Required action: Across these entries, count the lines holding the string "trophy"; the number is the whole answer.

The input:
---*---
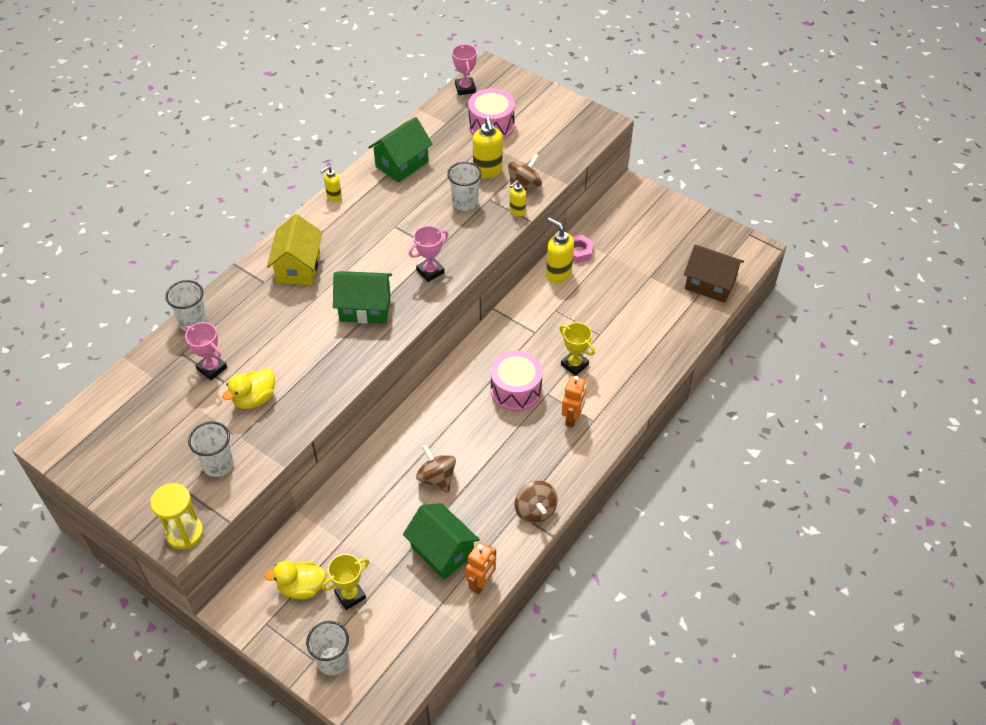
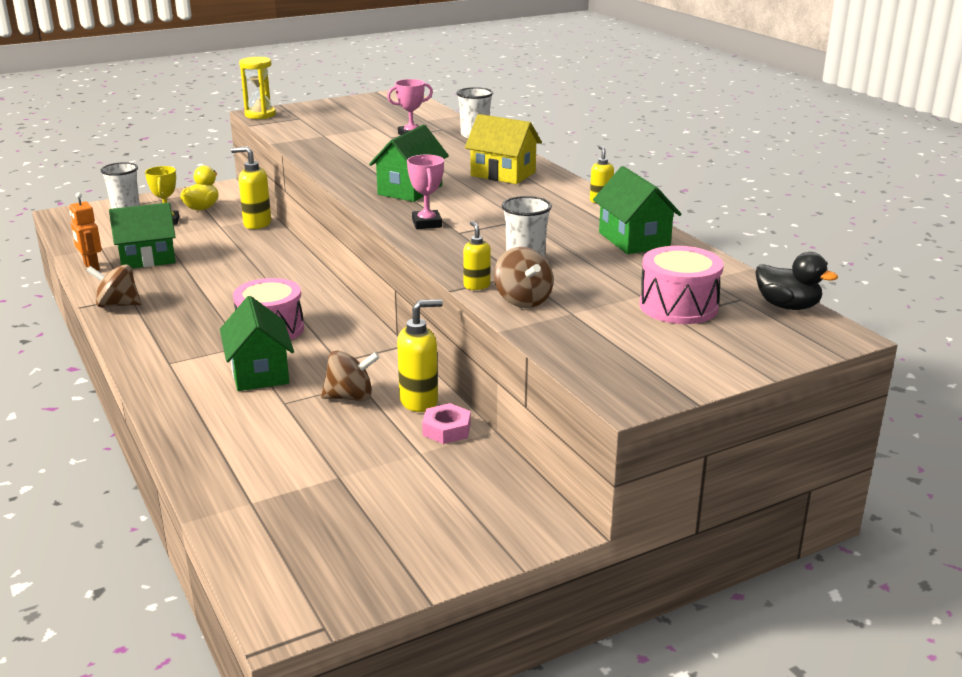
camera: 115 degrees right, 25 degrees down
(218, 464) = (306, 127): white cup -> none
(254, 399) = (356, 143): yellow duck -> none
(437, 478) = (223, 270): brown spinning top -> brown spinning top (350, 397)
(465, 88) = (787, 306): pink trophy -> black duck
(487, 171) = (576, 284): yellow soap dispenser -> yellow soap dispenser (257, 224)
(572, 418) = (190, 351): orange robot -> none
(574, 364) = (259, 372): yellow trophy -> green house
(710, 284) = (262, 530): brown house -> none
---*---
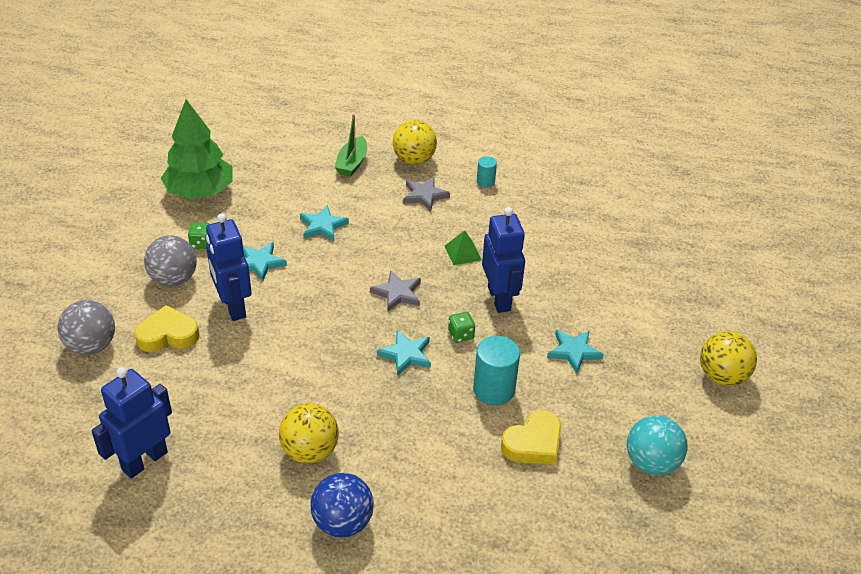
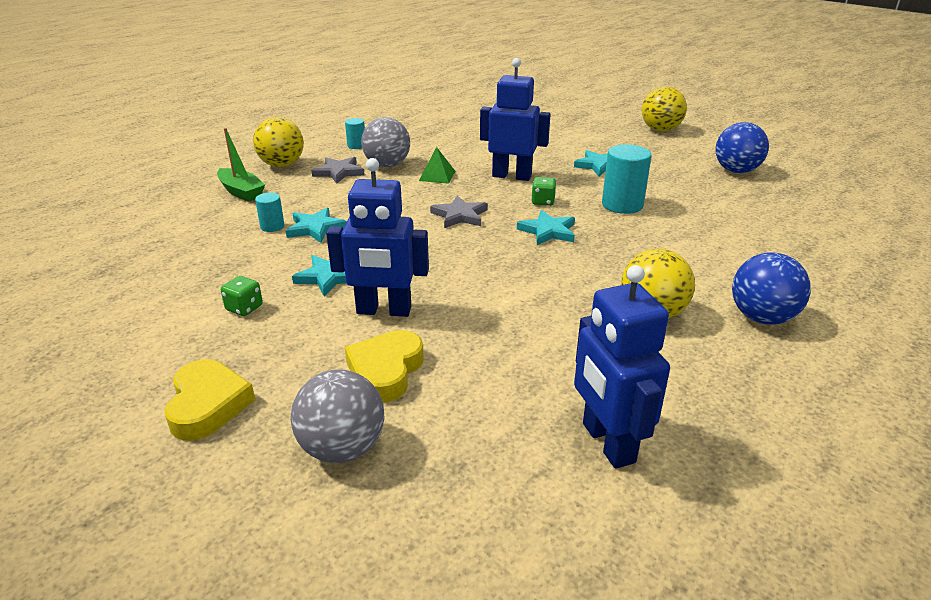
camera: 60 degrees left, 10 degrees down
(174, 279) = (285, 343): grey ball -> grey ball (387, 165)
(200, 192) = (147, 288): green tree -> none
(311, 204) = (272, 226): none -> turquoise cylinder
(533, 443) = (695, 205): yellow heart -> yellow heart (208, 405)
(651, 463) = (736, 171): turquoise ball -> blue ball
---*---
Solution: 2